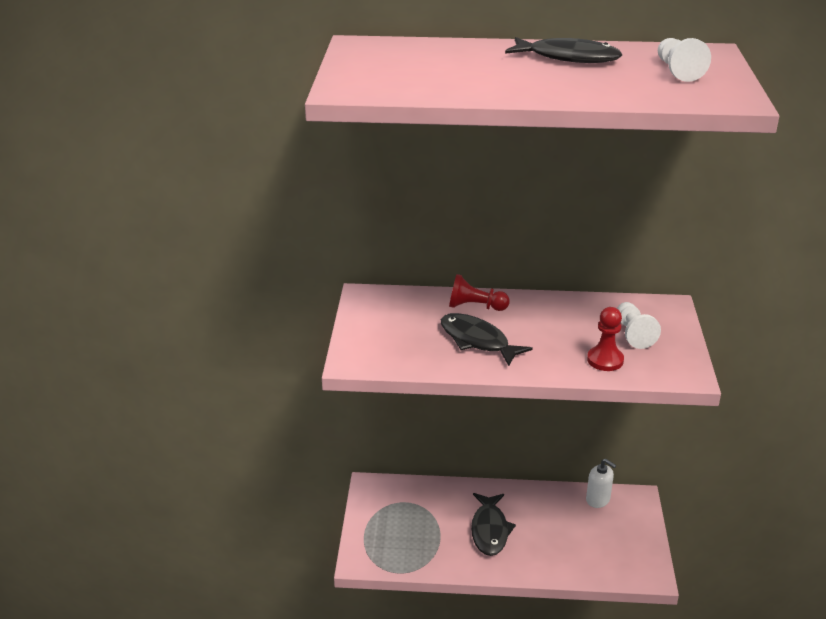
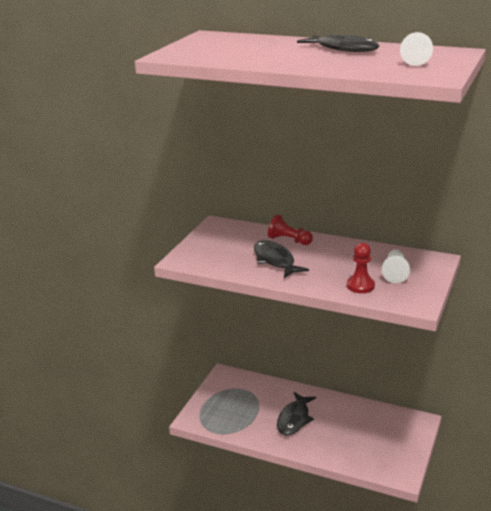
camera: 20 degrees right, 5 degrees down
(598, 499) = (388, 416): white soap dispenser -> none

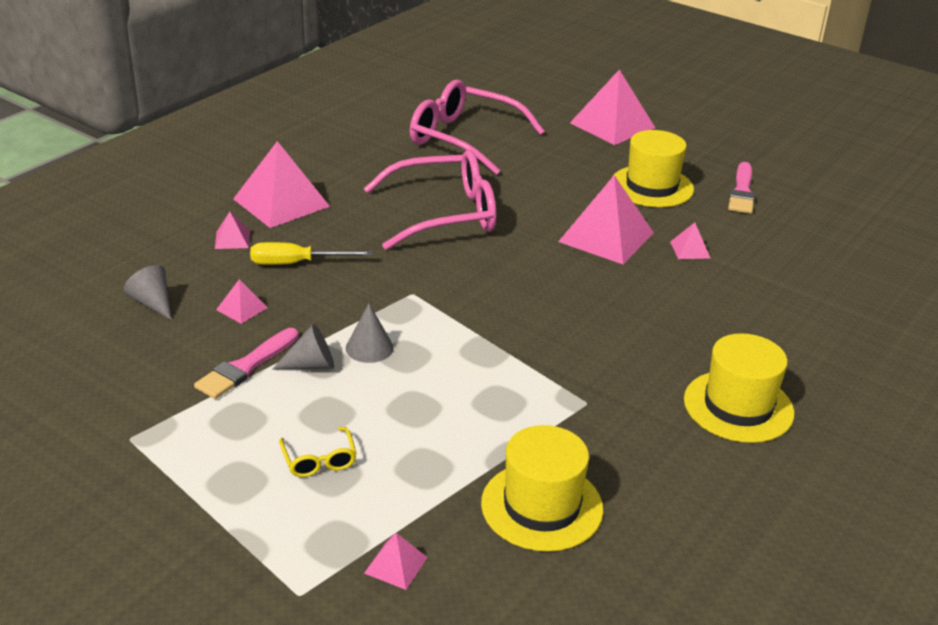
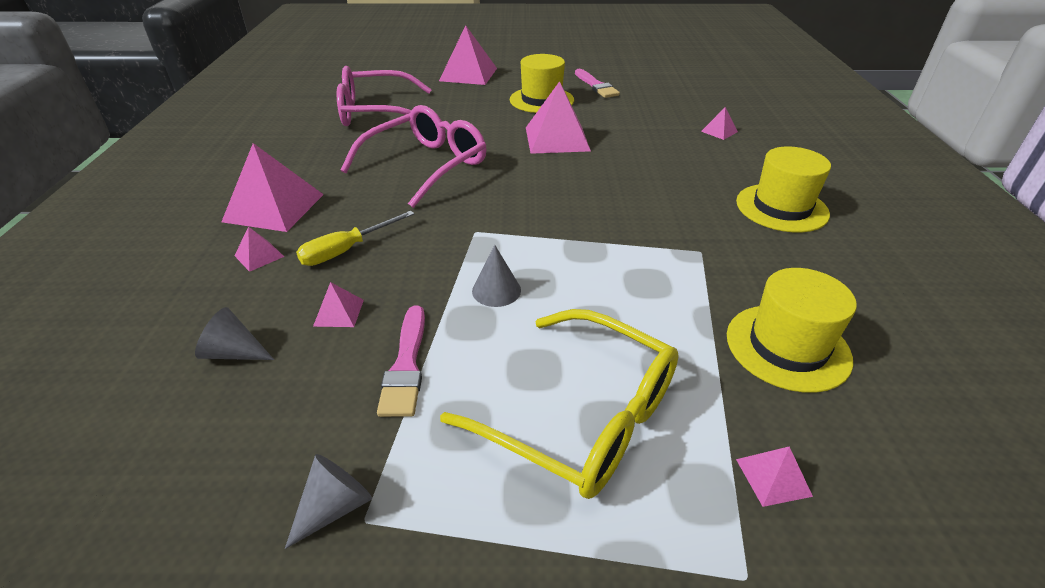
camera: 35 degrees left, 5 degrees up
(311, 365) = (465, 331): grey cone -> grey cone (335, 507)
(319, 461) = (583, 417): yellow glasses -> yellow glasses, size x2.43
(690, 250) = (616, 127): pink pyramid -> pink pyramid (719, 131)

━━━━━━

§ EXERCISE BRIEF:
Retype each of the entries above exactly as it appears, with no pictures.

§ SOLUTION FOR THIS TASK:
camera: 20 degrees right, 5 degrees down
(598, 499) = (388, 416): white soap dispenser -> none

camera: 35 degrees left, 5 degrees up
(311, 365) = (465, 331): grey cone -> grey cone (335, 507)
(319, 461) = (583, 417): yellow glasses -> yellow glasses, size x2.43
(690, 250) = (616, 127): pink pyramid -> pink pyramid (719, 131)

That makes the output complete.